++++ Supplied material
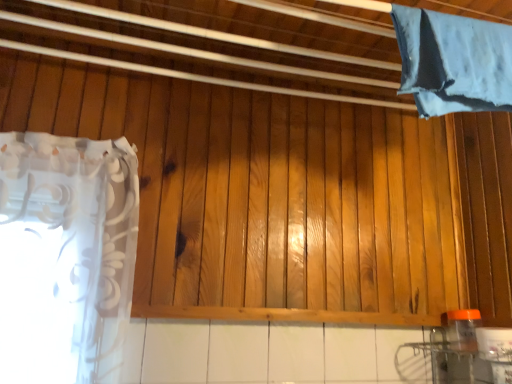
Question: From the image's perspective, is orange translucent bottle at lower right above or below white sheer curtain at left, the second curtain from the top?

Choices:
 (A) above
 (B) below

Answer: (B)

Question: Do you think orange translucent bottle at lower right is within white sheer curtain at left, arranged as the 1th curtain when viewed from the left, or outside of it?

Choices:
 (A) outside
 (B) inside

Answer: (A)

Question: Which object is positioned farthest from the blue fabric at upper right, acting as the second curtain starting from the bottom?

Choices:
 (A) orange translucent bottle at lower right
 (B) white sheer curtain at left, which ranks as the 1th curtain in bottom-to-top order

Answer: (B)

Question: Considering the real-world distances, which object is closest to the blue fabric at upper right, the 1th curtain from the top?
++++++++
++++ Supplied material
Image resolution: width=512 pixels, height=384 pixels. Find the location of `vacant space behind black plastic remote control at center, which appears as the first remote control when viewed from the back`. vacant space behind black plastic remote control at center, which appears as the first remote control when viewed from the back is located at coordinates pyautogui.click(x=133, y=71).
++++++++
◆ **What is required**
Rewrite the part that opens with the line containing "Question: Do you" and closes with the line containing "Question: Which object", changing "translucent" to "transparent" and leaving everything else unchanged. Return only those lines.

◆ **Task answer**
Question: Do you think orange transparent bottle at lower right is within white sheer curtain at left, arranged as the 1th curtain when viewed from the left, or outside of it?

Choices:
 (A) outside
 (B) inside

Answer: (A)

Question: Which object is positioned farthest from the blue fabric at upper right, acting as the second curtain starting from the bottom?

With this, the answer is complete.